## INSTRUCTIONS FOR THE TASK
Please reproduce the entire listing exactly.

## DATA PROVIDED

┌──

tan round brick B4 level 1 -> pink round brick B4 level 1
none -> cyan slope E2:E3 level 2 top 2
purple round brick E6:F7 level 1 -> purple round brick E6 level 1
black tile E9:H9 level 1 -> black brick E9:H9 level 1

└──

## FINISHED TASK
tan round brick B4 level 1 -> pink round brick B4 level 1
none -> cyan slope E2:E3 level 2 top 2
purple round brick E6:F7 level 1 -> purple round brick E6 level 1
black tile E9:H9 level 1 -> black brick E9:H9 level 1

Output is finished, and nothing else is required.